▸ DESCRIPTION OF THE TASK
Provide an exact copy of the data, excluding the images.
INPUT DATA START
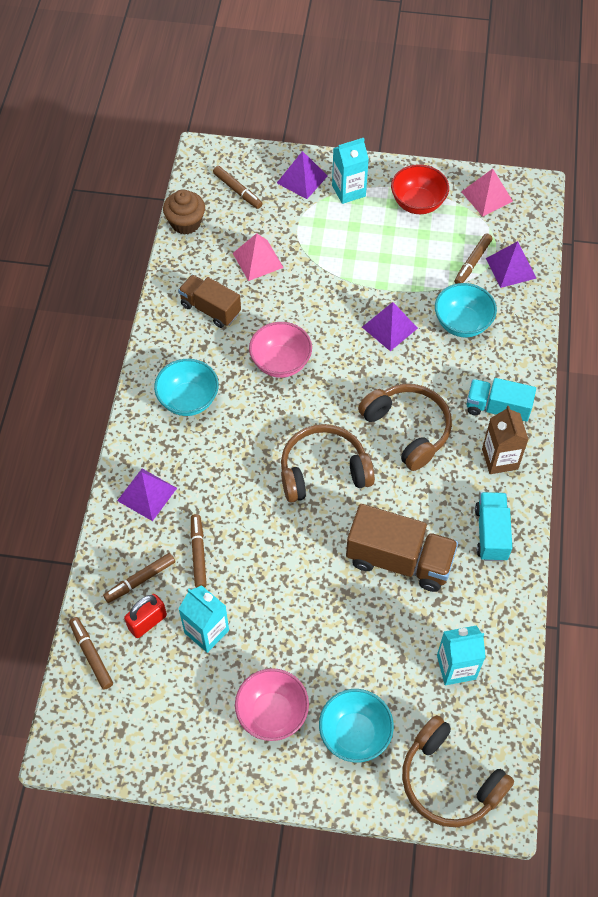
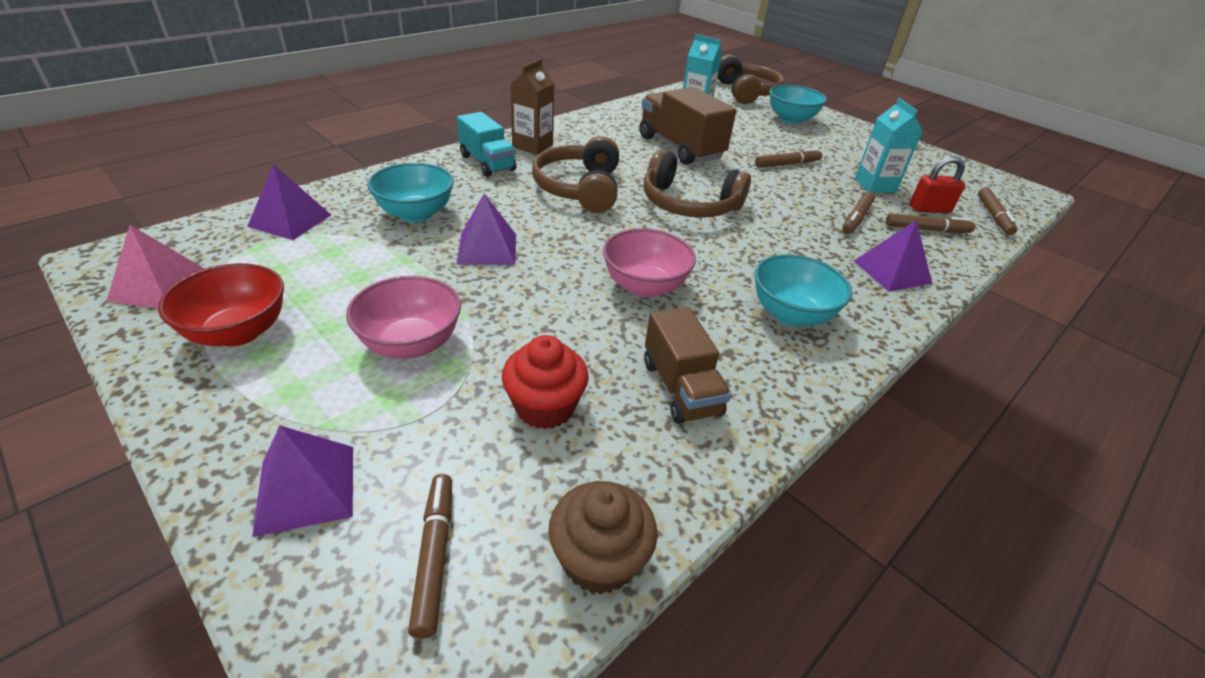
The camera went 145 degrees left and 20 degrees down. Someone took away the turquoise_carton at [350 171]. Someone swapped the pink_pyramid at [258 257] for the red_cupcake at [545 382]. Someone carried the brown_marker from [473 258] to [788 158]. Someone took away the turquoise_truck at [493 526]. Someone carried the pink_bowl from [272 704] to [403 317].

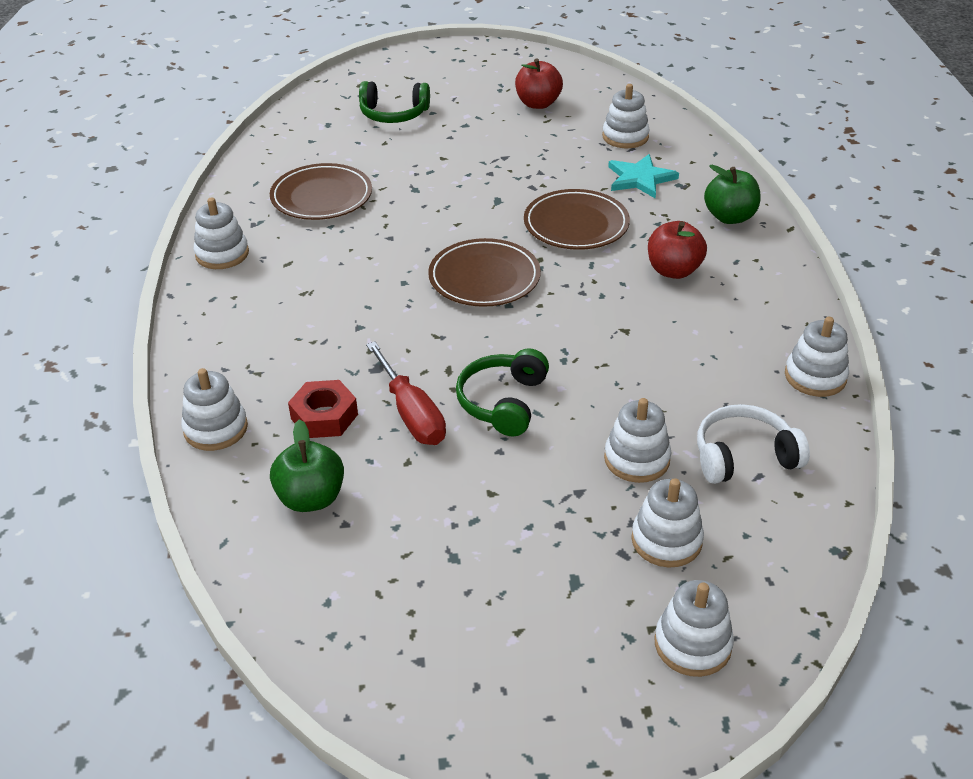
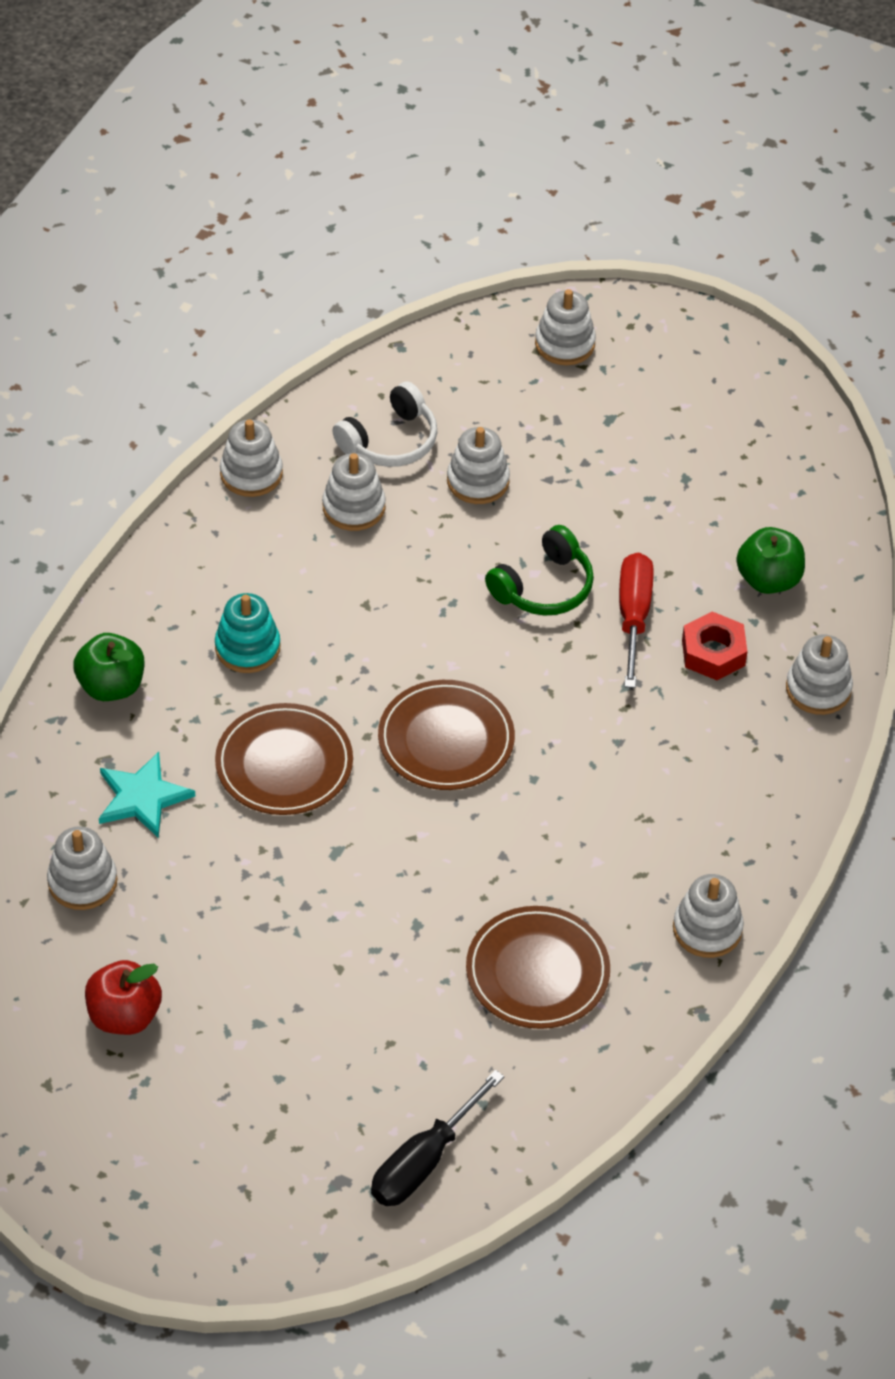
The camera went 150 degrees left and 10 degrees up. Someone took away the green_headphones at [394 102]. Someone swapped the red_apple at [677 250] for the turquoise_stacking_toy at [248 633]. Someone rotated the white_headphones at [753 444] by 60 degrees counterclockwise. Someone carried the white_stacking_toy from [667 522] to [354 492]. Someone put down the black_screwdriver at [437 1138].

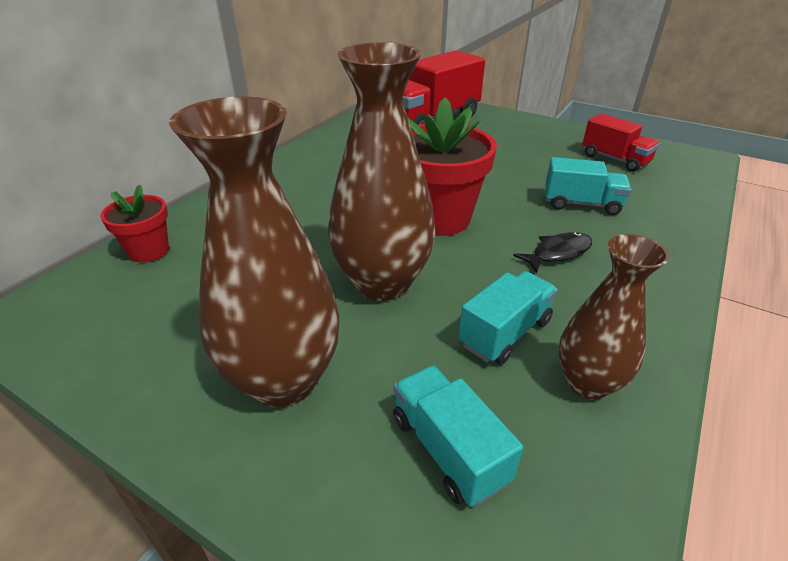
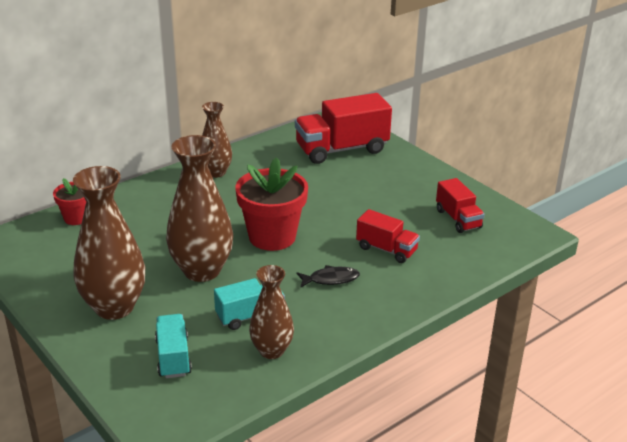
The camera went 20 degrees right and 5 degrees down. Someone repainted the turquoise_truck at [588 186], which became the red_truck at [388 236]. Someone put down the brown_vase at [217 140].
INPUT DATA END
▸ RESPONSE FOR THIS EXERCISE
The camera went 145 degrees left and 20 degrees down. Someone took away the turquoise_carton at [350 171]. Someone swapped the pink_pyramid at [258 257] for the red_cupcake at [545 382]. Someone carried the brown_marker from [473 258] to [788 158]. Someone took away the turquoise_truck at [493 526]. Someone carried the pink_bowl from [272 704] to [403 317].

The camera went 150 degrees left and 10 degrees up. Someone took away the green_headphones at [394 102]. Someone swapped the red_apple at [677 250] for the turquoise_stacking_toy at [248 633]. Someone rotated the white_headphones at [753 444] by 60 degrees counterclockwise. Someone carried the white_stacking_toy from [667 522] to [354 492]. Someone put down the black_screwdriver at [437 1138].

The camera went 20 degrees right and 5 degrees down. Someone repainted the turquoise_truck at [588 186], which became the red_truck at [388 236]. Someone put down the brown_vase at [217 140].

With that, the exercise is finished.